What needs to be done :: Could you print every line from the first one of the records below through the line containing "MATRIX1 pin DIN: D23 -> D35", with both included and nothing else?

Revision tracking records ::
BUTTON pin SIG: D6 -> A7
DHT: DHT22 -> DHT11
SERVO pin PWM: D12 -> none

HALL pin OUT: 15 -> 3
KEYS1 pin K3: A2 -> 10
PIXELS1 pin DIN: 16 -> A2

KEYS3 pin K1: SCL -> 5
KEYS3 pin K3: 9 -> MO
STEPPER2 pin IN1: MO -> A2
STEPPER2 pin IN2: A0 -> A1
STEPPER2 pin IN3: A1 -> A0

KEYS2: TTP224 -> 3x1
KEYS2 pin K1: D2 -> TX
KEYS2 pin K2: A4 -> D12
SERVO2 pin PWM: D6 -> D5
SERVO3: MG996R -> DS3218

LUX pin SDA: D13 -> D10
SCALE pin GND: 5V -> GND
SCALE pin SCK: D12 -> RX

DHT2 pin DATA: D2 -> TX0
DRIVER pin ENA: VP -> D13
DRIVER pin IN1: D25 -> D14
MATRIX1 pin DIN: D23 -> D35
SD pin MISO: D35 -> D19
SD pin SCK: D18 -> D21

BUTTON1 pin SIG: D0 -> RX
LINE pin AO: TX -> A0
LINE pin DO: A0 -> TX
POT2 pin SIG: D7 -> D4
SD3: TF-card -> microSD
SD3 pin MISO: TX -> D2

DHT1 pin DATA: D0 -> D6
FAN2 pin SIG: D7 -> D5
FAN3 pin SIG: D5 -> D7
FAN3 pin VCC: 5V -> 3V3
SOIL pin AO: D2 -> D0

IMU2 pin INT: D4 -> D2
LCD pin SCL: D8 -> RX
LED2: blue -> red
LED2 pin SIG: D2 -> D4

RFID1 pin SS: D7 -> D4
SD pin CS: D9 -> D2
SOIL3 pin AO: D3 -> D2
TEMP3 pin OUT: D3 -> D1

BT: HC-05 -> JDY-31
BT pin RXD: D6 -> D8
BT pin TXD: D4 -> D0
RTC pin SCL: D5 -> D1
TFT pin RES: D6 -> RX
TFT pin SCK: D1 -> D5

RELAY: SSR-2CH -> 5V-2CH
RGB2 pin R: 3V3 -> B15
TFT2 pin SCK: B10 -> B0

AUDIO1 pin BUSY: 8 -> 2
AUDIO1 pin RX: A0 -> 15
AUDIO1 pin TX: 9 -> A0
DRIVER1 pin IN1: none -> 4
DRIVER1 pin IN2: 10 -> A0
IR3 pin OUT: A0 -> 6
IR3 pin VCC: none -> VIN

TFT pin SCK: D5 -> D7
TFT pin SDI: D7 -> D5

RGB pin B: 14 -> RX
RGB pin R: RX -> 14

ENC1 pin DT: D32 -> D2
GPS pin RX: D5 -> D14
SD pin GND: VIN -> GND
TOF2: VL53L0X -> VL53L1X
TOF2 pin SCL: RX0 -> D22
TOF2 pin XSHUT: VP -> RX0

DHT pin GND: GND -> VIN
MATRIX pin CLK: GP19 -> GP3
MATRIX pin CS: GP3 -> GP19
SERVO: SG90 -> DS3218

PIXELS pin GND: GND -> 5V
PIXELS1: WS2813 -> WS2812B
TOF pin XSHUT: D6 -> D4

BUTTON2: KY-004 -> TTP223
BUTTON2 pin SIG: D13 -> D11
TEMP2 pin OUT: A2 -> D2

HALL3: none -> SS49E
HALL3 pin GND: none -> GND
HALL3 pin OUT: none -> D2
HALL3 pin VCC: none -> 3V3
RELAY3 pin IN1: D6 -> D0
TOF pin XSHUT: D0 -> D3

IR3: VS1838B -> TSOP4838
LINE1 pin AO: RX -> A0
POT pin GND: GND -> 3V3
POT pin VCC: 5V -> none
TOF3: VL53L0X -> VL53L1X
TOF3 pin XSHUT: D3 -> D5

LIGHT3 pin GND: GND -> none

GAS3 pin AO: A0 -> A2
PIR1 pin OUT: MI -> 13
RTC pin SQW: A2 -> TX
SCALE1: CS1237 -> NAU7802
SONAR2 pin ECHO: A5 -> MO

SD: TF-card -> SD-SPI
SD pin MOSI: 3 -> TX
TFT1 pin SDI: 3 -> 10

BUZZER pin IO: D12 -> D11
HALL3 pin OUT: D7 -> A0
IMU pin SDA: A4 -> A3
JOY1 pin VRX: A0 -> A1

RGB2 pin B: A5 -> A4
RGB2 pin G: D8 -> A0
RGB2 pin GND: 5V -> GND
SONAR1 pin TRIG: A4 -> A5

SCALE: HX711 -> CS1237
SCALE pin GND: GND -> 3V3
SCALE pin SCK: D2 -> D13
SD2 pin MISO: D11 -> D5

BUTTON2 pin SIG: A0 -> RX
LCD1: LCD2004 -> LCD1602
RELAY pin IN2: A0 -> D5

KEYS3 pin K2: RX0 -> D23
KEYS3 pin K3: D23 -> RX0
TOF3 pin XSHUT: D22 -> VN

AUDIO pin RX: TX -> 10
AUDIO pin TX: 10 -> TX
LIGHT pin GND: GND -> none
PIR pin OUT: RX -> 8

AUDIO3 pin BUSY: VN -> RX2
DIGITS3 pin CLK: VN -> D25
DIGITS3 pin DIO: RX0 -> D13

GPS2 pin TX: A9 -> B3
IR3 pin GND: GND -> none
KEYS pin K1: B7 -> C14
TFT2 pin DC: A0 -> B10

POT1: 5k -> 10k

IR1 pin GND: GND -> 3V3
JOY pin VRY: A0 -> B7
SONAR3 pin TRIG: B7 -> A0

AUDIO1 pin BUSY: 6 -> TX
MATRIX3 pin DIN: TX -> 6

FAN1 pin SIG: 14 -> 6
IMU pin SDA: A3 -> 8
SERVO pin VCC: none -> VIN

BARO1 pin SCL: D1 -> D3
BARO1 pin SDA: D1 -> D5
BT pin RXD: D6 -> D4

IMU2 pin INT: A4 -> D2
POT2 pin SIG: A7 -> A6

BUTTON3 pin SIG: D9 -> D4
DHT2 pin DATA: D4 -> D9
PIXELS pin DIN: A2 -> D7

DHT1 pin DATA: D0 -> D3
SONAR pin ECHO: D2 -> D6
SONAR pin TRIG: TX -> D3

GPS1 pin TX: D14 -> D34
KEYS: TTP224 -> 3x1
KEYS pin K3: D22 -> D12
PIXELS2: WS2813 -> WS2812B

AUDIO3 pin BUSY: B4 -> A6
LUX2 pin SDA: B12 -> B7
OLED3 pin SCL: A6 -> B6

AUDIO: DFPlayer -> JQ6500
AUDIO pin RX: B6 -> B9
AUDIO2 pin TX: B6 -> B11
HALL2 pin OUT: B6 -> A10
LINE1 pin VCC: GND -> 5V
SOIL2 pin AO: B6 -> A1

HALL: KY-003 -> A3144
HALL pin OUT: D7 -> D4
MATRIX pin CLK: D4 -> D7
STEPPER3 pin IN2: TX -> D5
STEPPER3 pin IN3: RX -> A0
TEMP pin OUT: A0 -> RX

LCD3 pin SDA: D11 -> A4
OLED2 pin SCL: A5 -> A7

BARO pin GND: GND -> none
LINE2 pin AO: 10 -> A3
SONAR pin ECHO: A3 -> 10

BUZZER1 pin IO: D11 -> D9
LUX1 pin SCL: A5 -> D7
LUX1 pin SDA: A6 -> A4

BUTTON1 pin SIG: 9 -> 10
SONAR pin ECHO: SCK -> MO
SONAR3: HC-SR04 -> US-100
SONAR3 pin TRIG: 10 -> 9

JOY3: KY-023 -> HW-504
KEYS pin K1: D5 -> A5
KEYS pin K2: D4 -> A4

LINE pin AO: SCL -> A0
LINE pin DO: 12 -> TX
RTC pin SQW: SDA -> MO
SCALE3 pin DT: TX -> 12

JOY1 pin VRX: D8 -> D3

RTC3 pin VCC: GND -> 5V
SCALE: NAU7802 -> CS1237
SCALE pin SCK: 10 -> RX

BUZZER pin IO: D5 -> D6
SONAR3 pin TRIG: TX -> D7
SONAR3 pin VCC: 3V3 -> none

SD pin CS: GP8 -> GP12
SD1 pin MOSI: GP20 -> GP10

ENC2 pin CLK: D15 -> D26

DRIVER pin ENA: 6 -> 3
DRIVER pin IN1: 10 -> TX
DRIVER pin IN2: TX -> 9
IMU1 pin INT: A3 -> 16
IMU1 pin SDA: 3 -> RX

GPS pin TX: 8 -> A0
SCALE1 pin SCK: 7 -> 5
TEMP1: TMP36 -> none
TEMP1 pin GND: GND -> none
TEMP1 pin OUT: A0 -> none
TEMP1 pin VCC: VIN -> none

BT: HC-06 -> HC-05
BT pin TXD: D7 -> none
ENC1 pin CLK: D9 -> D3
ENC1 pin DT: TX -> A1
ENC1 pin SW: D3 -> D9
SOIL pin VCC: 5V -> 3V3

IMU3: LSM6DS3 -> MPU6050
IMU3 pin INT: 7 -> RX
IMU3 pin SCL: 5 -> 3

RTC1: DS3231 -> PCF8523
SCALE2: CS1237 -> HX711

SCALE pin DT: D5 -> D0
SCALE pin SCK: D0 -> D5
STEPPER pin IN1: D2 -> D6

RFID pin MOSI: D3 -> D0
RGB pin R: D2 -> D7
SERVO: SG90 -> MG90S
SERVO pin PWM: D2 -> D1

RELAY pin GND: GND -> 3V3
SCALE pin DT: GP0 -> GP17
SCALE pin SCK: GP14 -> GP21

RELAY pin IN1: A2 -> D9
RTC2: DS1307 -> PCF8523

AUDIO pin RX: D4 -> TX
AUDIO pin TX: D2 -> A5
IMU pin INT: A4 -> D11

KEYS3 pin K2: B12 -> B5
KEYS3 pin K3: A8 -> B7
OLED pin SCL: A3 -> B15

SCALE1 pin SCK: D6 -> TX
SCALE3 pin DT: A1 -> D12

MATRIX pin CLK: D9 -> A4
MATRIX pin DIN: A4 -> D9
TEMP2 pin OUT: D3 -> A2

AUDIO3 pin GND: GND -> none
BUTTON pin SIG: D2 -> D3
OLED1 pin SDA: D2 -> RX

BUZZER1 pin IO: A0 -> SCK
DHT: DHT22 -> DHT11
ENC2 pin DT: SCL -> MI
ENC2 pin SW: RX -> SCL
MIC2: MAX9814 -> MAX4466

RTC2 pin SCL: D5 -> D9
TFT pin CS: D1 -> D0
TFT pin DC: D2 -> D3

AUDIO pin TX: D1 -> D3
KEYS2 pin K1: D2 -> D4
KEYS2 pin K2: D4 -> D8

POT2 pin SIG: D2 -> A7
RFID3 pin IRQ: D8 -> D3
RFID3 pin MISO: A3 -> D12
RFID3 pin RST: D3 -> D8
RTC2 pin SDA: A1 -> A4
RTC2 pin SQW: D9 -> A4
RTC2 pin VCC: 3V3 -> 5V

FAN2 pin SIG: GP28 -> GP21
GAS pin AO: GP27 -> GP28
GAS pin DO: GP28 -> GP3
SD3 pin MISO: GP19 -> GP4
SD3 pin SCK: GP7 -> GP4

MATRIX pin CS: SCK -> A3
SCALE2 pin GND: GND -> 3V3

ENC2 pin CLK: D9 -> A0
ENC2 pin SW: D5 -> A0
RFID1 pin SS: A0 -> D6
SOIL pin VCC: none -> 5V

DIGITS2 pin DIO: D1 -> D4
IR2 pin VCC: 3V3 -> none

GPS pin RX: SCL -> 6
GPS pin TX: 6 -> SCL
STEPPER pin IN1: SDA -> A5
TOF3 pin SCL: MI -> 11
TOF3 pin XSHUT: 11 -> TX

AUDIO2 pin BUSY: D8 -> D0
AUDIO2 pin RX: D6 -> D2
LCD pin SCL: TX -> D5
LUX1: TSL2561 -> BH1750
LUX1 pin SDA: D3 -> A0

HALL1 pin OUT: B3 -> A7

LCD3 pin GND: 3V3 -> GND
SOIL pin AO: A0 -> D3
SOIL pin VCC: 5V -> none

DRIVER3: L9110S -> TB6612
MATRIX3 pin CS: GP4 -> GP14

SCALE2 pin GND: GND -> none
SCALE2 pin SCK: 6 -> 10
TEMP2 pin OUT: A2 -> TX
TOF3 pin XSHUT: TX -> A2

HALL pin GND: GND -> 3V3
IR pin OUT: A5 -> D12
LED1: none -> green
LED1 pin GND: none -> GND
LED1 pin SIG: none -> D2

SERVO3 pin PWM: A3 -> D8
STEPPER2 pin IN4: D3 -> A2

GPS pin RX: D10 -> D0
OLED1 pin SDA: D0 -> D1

Reply ::
BUTTON pin SIG: D6 -> A7
DHT: DHT22 -> DHT11
SERVO pin PWM: D12 -> none

HALL pin OUT: 15 -> 3
KEYS1 pin K3: A2 -> 10
PIXELS1 pin DIN: 16 -> A2

KEYS3 pin K1: SCL -> 5
KEYS3 pin K3: 9 -> MO
STEPPER2 pin IN1: MO -> A2
STEPPER2 pin IN2: A0 -> A1
STEPPER2 pin IN3: A1 -> A0

KEYS2: TTP224 -> 3x1
KEYS2 pin K1: D2 -> TX
KEYS2 pin K2: A4 -> D12
SERVO2 pin PWM: D6 -> D5
SERVO3: MG996R -> DS3218

LUX pin SDA: D13 -> D10
SCALE pin GND: 5V -> GND
SCALE pin SCK: D12 -> RX

DHT2 pin DATA: D2 -> TX0
DRIVER pin ENA: VP -> D13
DRIVER pin IN1: D25 -> D14
MATRIX1 pin DIN: D23 -> D35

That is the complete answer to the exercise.